§ **Problem details**: Every line below that contains "brown" is to be copied.

(Scene change data)

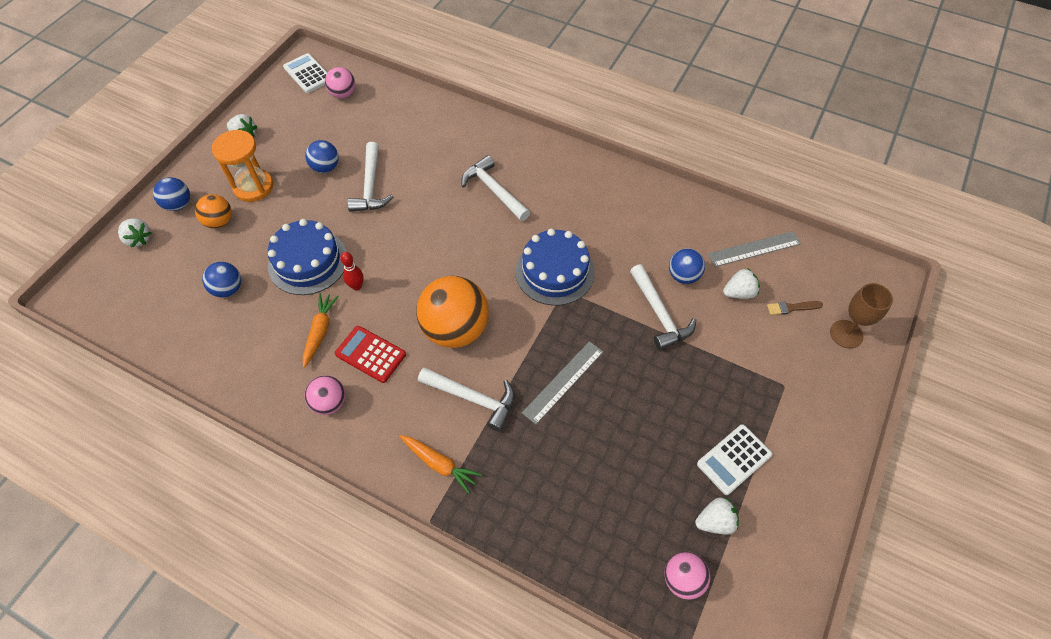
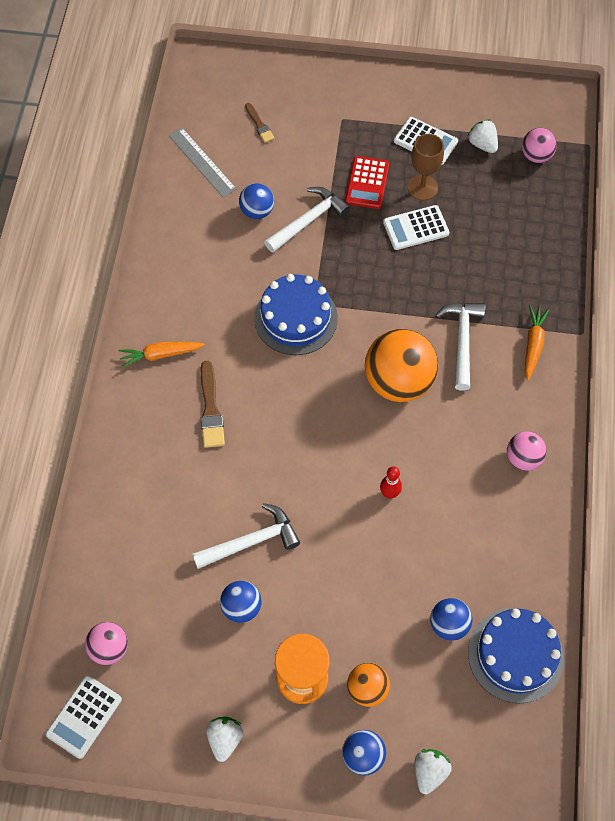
camera: 110 degrees left, 5 degrees up
(308, 262) = (380, 558): blue cake -> blue cake (515, 655)
(320, 331) = (456, 503): orange carrot -> orange carrot (160, 355)
(370, 354) = (458, 445): red calculator -> red calculator (367, 183)
(494, 190) = (210, 409): white hammer -> brown brush
(563, 382) = (412, 276): grey ruler -> none
(620, 406) = (416, 228): none -> white calculator
(739, 293) = (259, 165): white strawberry -> none
(846, 334) = (271, 84): brown goblet -> brown goblet (422, 188)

§ **Reply**:
(494, 190) = (210, 409): white hammer -> brown brush
(846, 334) = (271, 84): brown goblet -> brown goblet (422, 188)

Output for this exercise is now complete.